[[ EXCERPTED DATA open ]]

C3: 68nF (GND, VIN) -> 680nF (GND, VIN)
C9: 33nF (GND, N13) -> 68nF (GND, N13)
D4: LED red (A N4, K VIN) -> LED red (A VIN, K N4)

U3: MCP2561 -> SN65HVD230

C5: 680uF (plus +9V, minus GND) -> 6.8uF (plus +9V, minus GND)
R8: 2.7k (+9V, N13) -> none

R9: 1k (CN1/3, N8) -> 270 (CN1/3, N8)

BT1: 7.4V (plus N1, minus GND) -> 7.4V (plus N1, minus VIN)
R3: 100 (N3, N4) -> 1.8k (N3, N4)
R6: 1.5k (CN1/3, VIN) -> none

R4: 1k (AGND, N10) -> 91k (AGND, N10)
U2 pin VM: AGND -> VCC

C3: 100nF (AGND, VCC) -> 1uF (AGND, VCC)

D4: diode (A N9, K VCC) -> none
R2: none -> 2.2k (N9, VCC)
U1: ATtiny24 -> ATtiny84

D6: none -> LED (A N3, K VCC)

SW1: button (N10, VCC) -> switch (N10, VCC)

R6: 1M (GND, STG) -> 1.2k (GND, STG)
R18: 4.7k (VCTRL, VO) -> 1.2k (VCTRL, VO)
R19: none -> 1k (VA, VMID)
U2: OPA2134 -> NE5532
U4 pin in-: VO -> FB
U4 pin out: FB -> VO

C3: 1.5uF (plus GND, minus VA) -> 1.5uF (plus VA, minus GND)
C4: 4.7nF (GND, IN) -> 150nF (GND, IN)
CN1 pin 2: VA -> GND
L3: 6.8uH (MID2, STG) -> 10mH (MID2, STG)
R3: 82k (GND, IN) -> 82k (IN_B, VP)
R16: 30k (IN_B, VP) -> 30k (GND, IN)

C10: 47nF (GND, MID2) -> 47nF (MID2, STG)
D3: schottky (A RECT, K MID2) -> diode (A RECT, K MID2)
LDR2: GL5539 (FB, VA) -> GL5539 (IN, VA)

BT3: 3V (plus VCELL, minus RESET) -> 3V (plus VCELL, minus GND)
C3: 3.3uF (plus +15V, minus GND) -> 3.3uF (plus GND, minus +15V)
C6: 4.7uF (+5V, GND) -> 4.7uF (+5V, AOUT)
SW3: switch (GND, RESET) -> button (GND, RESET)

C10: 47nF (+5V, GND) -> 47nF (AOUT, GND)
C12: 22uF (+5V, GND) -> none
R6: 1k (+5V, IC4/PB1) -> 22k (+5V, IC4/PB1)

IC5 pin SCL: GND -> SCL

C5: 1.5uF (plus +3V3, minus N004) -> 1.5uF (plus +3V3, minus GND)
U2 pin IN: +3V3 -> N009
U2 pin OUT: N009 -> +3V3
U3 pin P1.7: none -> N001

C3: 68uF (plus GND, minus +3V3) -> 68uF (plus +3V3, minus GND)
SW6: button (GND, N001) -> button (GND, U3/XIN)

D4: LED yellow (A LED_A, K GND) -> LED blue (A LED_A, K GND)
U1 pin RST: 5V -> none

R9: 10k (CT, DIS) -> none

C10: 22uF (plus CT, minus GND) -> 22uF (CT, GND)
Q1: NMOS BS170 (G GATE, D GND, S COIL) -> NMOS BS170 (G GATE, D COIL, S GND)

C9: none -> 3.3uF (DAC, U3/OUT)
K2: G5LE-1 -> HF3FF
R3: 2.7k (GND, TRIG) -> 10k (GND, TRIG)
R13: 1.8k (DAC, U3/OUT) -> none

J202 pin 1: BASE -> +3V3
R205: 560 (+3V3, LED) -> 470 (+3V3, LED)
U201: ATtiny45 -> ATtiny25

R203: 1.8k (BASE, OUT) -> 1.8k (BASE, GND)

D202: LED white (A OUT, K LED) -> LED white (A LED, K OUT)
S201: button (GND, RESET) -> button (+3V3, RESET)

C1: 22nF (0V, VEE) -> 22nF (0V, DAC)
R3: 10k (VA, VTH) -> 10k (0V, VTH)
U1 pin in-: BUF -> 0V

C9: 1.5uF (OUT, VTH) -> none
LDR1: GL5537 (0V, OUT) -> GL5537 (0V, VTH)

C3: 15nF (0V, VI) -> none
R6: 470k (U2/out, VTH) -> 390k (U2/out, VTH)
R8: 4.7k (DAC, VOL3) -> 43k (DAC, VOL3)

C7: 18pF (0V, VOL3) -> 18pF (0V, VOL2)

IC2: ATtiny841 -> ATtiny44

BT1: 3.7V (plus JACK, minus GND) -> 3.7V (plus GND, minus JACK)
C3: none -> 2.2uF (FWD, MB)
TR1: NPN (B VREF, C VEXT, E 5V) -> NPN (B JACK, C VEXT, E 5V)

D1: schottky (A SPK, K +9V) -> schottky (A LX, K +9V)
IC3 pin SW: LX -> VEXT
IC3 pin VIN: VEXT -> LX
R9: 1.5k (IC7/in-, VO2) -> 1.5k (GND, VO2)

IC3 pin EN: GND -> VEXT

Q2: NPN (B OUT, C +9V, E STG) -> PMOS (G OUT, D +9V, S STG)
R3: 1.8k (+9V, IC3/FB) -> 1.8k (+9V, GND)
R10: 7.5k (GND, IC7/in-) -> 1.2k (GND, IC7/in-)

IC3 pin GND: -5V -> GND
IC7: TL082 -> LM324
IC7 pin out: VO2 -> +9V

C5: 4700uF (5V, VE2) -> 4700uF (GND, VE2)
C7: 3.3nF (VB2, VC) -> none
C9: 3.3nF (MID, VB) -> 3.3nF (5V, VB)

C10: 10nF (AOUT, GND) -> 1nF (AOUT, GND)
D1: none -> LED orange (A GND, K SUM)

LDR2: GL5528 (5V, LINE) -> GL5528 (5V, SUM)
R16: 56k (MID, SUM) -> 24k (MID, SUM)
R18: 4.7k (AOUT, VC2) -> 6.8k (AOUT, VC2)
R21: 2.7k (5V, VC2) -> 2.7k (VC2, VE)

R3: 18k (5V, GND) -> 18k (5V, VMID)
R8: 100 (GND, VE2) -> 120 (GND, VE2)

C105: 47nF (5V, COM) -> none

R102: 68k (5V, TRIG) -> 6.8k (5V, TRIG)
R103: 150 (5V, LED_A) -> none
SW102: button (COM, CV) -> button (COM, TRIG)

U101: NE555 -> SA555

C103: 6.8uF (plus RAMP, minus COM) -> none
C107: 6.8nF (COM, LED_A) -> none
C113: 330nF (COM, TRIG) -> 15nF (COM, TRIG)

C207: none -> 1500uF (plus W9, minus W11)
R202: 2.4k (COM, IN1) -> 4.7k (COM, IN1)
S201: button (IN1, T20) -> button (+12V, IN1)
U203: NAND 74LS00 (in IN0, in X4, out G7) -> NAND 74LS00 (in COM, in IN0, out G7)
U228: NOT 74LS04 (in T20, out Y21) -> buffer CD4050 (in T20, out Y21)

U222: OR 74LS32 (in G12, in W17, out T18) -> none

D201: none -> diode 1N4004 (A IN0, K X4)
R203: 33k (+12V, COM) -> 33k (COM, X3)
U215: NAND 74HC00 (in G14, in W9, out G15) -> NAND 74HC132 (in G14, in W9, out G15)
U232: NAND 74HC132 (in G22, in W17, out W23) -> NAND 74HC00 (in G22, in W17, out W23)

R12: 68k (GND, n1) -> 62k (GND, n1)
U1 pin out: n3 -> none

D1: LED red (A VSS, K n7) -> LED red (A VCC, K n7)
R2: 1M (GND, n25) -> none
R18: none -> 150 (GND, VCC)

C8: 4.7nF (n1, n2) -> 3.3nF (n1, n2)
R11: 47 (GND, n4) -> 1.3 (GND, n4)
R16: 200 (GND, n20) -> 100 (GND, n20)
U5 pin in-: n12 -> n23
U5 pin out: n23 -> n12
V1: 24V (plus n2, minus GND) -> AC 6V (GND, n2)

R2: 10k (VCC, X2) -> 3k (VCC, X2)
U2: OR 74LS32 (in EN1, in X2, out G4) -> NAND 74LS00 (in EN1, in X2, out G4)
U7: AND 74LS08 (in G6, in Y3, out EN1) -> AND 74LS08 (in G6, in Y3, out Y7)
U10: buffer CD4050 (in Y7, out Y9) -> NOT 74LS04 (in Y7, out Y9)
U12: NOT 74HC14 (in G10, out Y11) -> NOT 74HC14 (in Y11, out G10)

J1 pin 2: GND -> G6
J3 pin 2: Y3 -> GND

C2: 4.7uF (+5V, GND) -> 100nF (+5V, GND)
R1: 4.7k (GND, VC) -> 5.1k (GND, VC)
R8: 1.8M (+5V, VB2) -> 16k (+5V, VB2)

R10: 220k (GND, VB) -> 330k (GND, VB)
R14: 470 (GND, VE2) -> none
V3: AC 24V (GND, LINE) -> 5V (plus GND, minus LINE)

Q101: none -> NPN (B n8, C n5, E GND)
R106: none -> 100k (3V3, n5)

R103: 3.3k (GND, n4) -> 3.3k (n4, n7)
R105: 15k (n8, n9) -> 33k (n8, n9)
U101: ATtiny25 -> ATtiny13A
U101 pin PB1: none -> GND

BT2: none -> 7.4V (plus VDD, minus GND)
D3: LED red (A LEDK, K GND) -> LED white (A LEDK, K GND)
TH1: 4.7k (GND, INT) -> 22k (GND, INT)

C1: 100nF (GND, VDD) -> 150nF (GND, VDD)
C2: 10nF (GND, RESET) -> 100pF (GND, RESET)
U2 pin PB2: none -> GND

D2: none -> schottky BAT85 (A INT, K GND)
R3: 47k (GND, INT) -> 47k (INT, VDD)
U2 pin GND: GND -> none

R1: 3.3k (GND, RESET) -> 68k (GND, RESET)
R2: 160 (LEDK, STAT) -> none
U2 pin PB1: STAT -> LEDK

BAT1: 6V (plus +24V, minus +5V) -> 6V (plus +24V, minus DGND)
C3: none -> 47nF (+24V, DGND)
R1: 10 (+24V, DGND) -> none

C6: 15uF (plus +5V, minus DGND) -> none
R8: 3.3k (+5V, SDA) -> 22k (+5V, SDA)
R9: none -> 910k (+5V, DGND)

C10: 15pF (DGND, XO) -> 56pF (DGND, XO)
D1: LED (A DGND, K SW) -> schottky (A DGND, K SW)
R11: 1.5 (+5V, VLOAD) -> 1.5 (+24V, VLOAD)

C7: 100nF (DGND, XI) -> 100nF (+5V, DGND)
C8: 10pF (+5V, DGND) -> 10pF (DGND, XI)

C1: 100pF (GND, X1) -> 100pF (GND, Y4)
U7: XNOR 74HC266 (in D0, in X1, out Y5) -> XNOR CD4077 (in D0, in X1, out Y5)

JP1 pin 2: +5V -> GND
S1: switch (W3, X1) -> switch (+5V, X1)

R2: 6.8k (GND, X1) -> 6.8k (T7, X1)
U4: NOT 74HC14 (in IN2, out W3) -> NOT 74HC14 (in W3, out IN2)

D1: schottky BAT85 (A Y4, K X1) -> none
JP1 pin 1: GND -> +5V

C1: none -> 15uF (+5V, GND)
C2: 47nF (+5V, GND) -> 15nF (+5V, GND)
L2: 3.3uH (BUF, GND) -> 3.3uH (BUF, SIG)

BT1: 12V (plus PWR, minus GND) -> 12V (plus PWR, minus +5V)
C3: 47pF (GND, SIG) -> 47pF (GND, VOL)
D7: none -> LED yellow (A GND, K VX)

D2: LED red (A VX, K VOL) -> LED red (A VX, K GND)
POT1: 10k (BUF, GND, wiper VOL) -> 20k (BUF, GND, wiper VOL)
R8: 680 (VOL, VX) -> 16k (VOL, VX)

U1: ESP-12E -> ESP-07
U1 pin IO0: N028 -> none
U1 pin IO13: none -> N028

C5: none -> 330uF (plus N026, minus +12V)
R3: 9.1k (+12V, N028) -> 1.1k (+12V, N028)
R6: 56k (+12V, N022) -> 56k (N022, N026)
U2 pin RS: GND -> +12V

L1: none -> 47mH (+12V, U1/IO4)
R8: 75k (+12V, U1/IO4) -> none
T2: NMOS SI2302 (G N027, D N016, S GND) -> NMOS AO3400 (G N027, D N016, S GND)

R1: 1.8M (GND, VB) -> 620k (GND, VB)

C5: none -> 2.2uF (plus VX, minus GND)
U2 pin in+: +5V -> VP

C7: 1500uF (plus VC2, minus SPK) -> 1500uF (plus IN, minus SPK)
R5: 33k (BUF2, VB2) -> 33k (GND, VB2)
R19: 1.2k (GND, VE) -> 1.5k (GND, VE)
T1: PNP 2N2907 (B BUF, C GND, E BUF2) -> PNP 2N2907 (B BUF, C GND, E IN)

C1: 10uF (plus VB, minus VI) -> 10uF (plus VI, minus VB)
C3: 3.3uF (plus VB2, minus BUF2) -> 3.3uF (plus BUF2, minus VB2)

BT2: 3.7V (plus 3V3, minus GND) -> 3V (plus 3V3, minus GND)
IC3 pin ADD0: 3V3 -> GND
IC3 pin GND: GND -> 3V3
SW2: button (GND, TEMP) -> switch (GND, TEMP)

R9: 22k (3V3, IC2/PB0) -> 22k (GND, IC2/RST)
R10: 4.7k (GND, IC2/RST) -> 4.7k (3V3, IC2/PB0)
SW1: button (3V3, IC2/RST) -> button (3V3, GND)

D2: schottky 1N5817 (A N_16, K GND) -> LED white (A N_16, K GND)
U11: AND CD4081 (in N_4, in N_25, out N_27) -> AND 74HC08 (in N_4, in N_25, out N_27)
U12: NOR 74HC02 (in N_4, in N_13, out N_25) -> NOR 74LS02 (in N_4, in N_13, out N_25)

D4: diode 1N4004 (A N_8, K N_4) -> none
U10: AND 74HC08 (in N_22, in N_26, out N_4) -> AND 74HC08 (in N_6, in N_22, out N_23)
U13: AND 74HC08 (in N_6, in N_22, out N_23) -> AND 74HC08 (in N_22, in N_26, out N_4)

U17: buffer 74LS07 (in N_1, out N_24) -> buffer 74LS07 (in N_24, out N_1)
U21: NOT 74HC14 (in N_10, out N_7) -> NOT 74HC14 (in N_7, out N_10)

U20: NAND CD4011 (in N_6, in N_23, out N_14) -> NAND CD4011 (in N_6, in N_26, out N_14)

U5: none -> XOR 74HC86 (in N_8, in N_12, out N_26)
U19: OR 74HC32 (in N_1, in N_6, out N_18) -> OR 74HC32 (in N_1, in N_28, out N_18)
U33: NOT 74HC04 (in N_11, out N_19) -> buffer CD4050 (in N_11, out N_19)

[[ EXCERPTED DATA closed ]]

WHAT NEEDS TO BE DONE:
Where a line of the records contains the word "JACK", copy that line.

YOUR RESPONSE:
BT1: 3.7V (plus JACK, minus GND) -> 3.7V (plus GND, minus JACK)
TR1: NPN (B VREF, C VEXT, E 5V) -> NPN (B JACK, C VEXT, E 5V)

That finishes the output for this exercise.